WORK INSTRUCTION = Would you transcribe the entries below, beginning at the line with "SOIL pin AO: D12 -> VP" and ending after the line with "TFT3 pin DC: D27 -> D25", exactly, with no picture and nothing more?
━━━ RECORD EXCERPTS ━━━
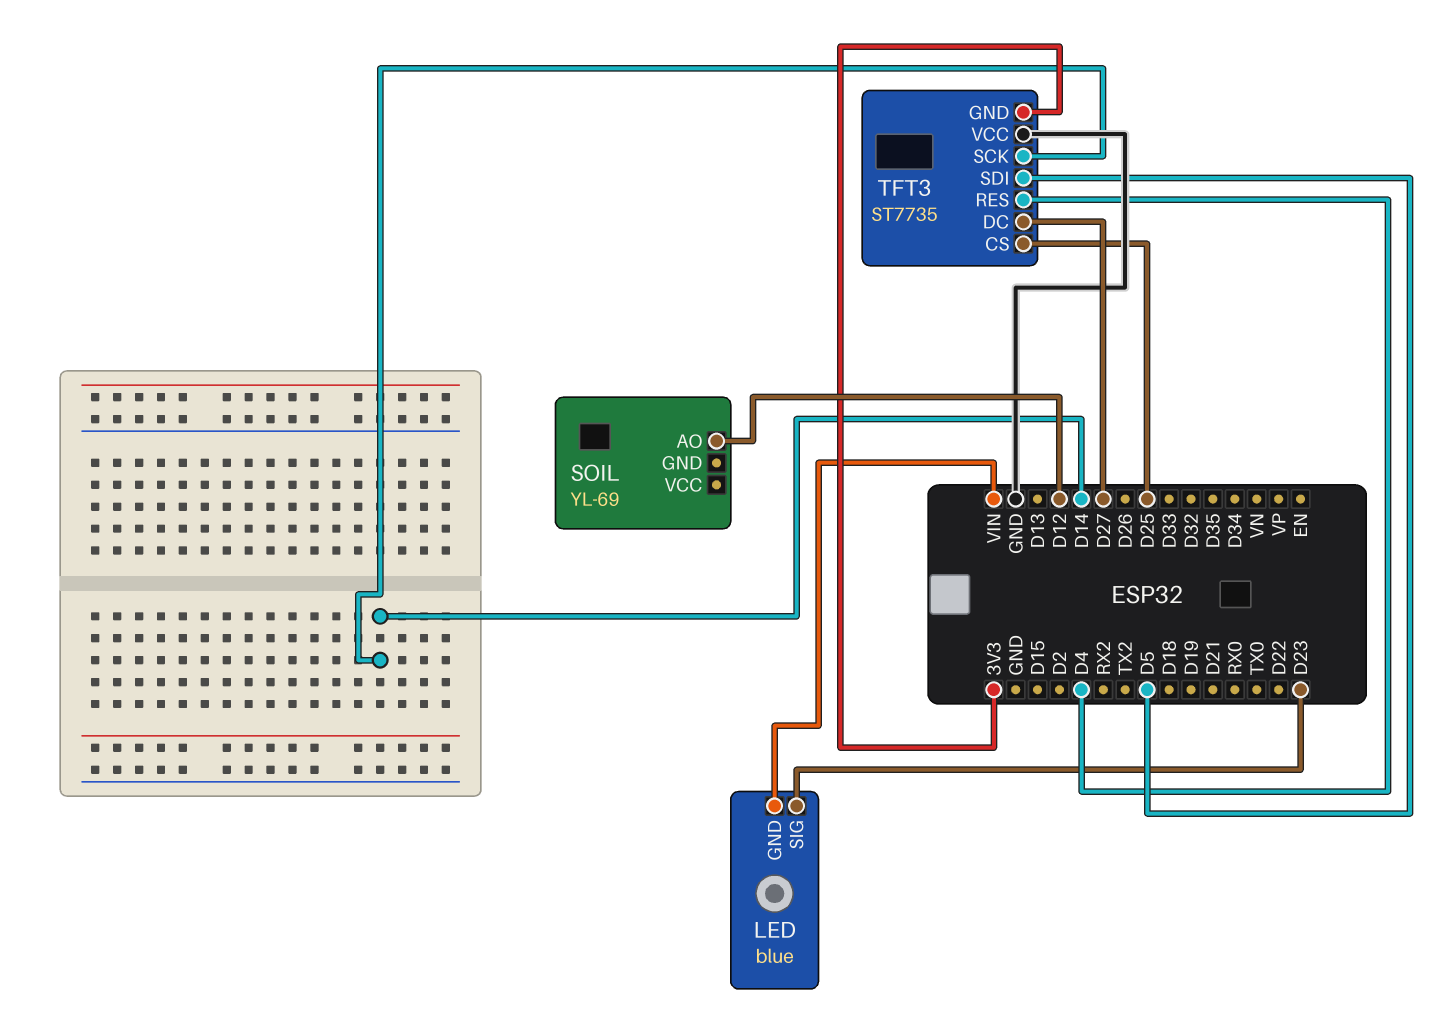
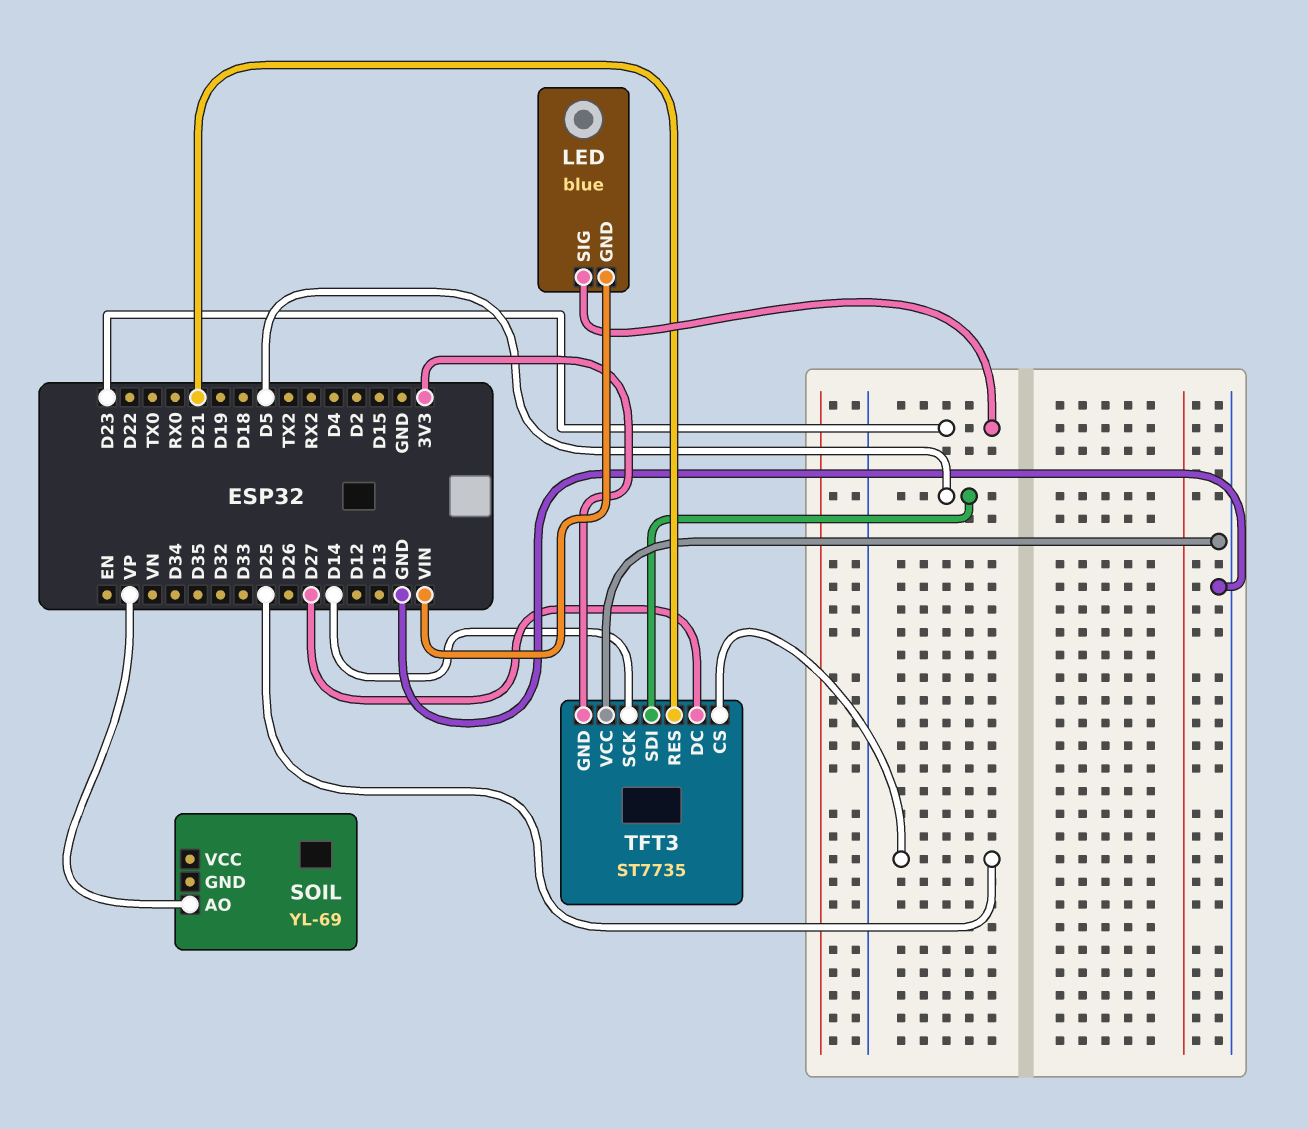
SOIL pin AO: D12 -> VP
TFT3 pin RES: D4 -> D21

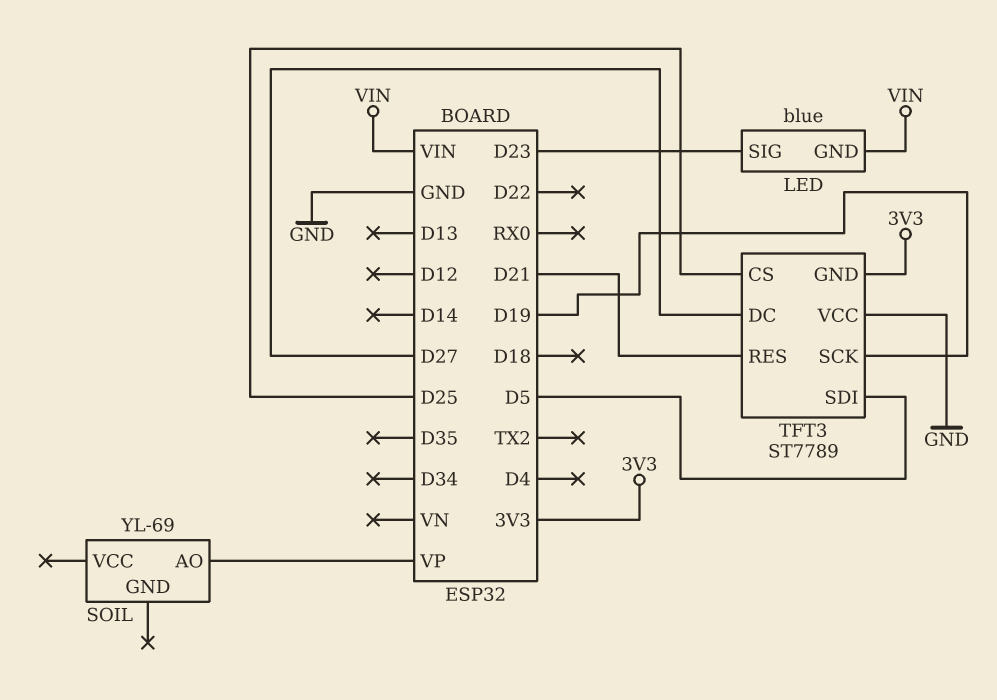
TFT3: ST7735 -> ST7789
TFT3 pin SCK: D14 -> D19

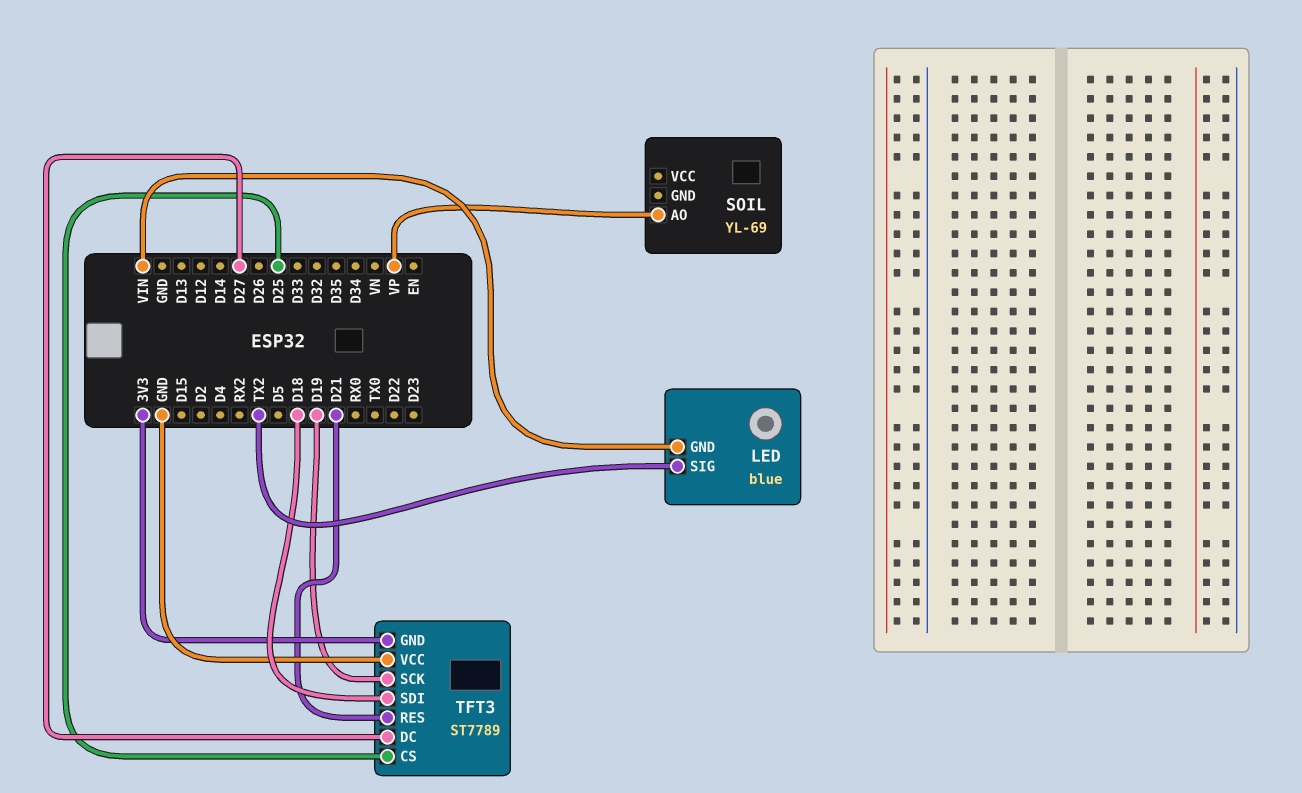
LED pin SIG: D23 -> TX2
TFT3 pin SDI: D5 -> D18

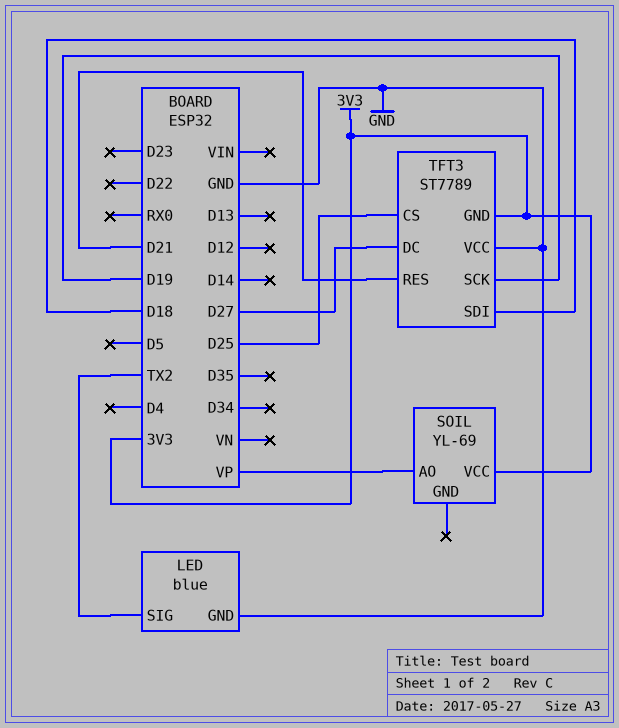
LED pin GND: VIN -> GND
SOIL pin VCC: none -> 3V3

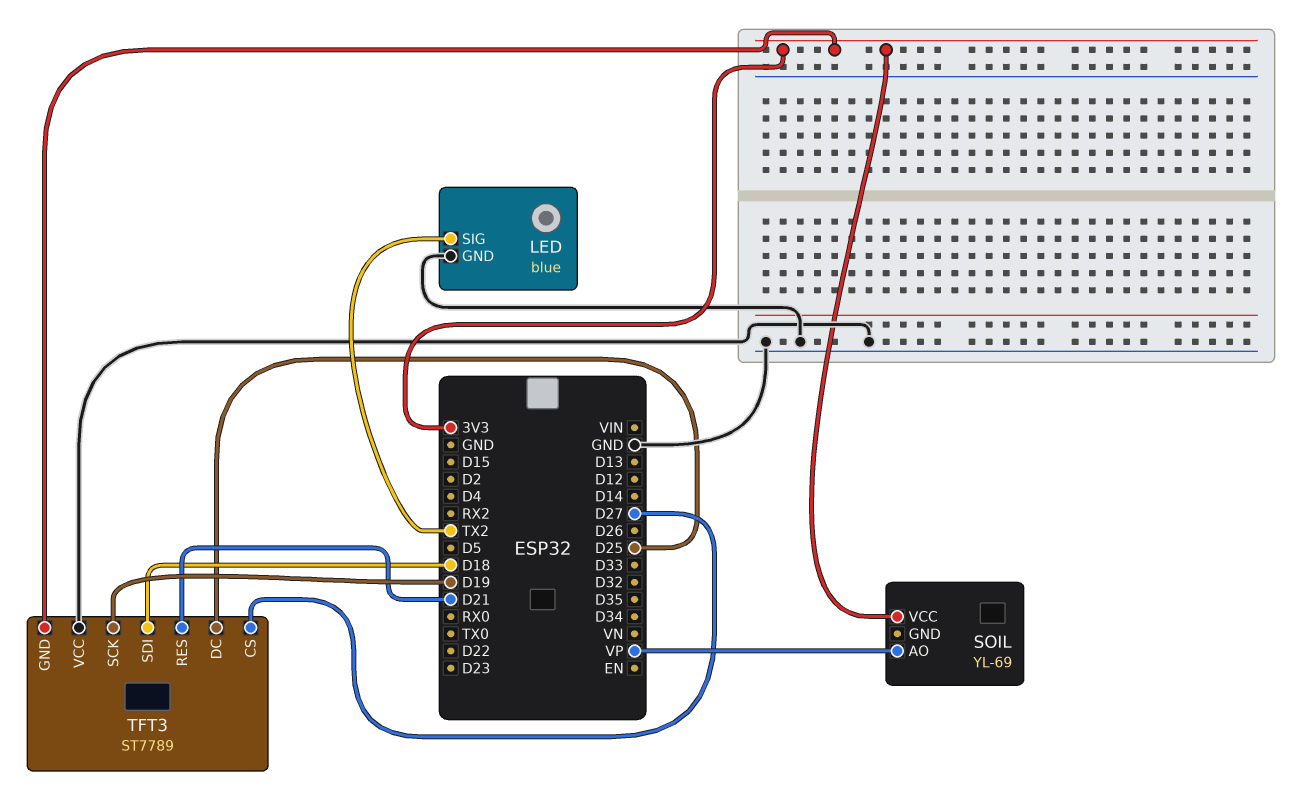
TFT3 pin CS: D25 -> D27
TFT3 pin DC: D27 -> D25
━━━
━━━ RECORD EXCERPTS ━━━
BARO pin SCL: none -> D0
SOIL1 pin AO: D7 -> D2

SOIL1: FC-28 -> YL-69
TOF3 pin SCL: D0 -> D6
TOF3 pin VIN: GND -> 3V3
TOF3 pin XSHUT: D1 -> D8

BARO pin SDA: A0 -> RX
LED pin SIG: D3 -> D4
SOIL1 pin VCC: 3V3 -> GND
━━━
━━━ RECORD EXCERPTS ━━━
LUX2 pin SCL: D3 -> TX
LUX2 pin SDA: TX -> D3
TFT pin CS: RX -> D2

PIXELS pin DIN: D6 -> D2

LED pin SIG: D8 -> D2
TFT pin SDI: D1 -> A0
━━━
YOUR RESPONSE =
SOIL pin AO: D12 -> VP
TFT3 pin RES: D4 -> D21

TFT3: ST7735 -> ST7789
TFT3 pin SCK: D14 -> D19

LED pin SIG: D23 -> TX2
TFT3 pin SDI: D5 -> D18

LED pin GND: VIN -> GND
SOIL pin VCC: none -> 3V3

TFT3 pin CS: D25 -> D27
TFT3 pin DC: D27 -> D25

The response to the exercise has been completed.